◆ YOUR OBJECTIVE:
For each record that follows, restate the text exactly and drop the pictures.

----------

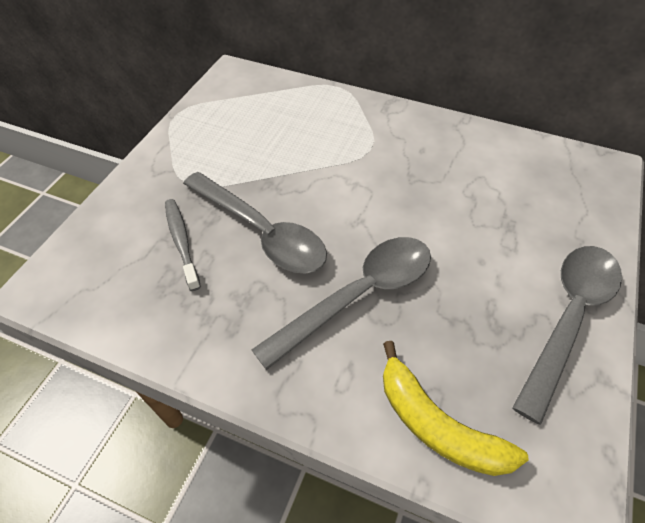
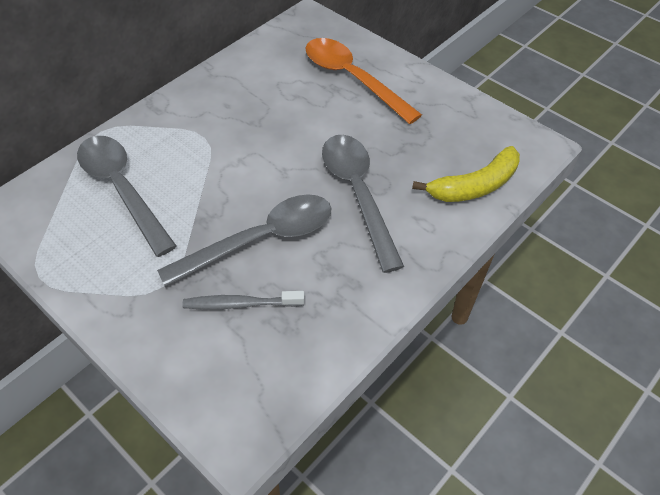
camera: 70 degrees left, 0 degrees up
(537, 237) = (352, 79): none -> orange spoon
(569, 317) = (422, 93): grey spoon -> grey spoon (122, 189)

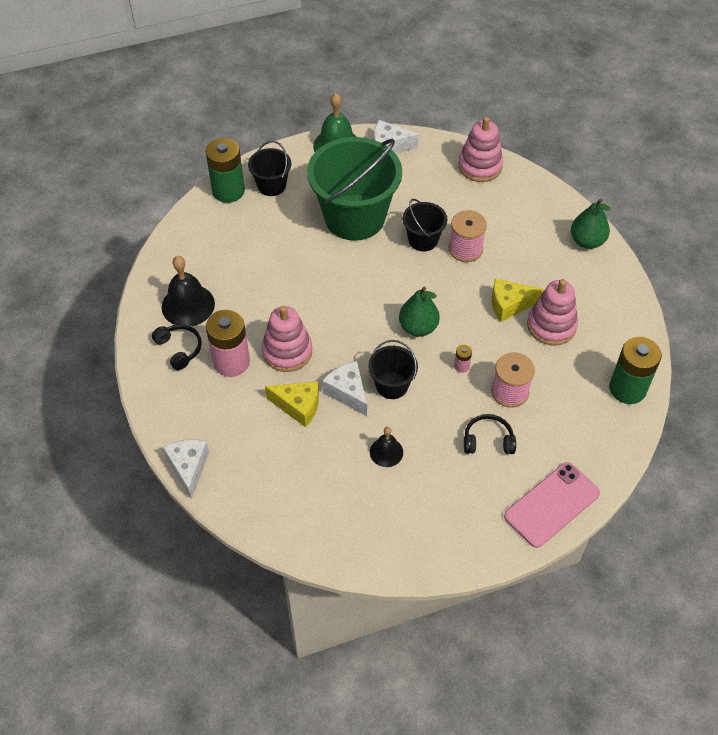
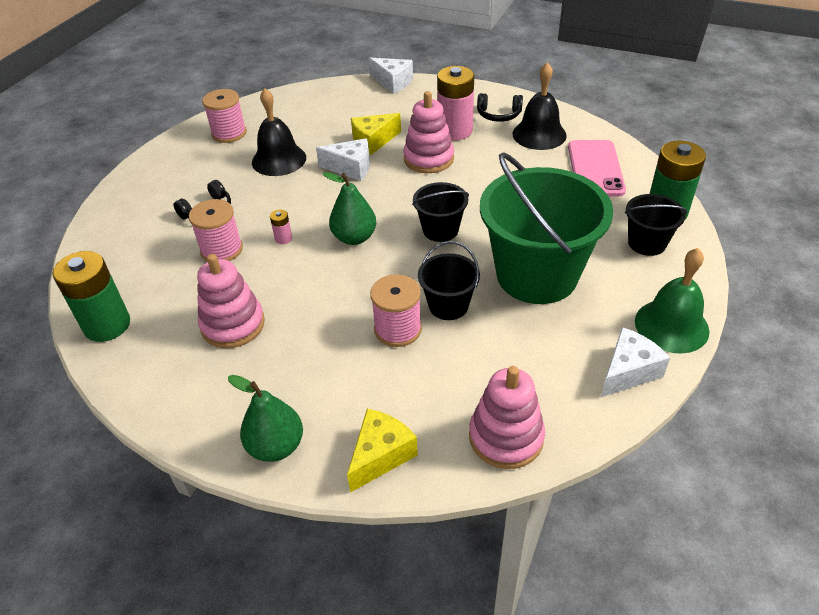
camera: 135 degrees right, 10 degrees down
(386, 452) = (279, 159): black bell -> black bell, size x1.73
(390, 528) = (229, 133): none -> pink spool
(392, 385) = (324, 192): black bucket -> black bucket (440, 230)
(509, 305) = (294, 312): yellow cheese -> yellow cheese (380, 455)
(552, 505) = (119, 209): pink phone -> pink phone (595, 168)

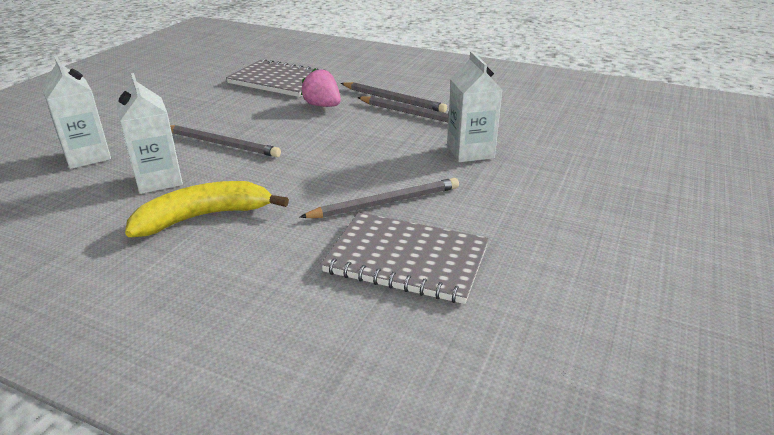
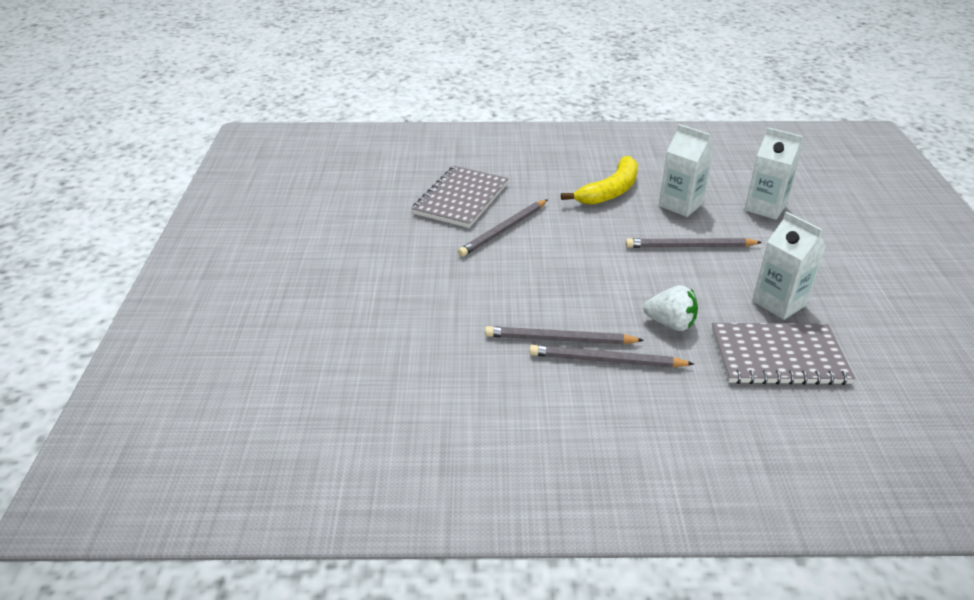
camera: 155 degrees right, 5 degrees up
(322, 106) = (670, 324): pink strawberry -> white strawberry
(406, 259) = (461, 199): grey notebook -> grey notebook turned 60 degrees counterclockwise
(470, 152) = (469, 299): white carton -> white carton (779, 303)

----------

◆ SOLUTION FOR THIS EXERCISE:
camera: 70 degrees left, 0 degrees up
(537, 237) = (352, 79): none -> orange spoon
(569, 317) = (422, 93): grey spoon -> grey spoon (122, 189)

camera: 135 degrees right, 10 degrees down
(386, 452) = (279, 159): black bell -> black bell, size x1.73
(390, 528) = (229, 133): none -> pink spool
(392, 385) = (324, 192): black bucket -> black bucket (440, 230)
(509, 305) = (294, 312): yellow cheese -> yellow cheese (380, 455)
(552, 505) = (119, 209): pink phone -> pink phone (595, 168)

camera: 155 degrees right, 5 degrees up
(322, 106) = (670, 324): pink strawberry -> white strawberry
(406, 259) = (461, 199): grey notebook -> grey notebook turned 60 degrees counterclockwise
(470, 152) = (469, 299): white carton -> white carton (779, 303)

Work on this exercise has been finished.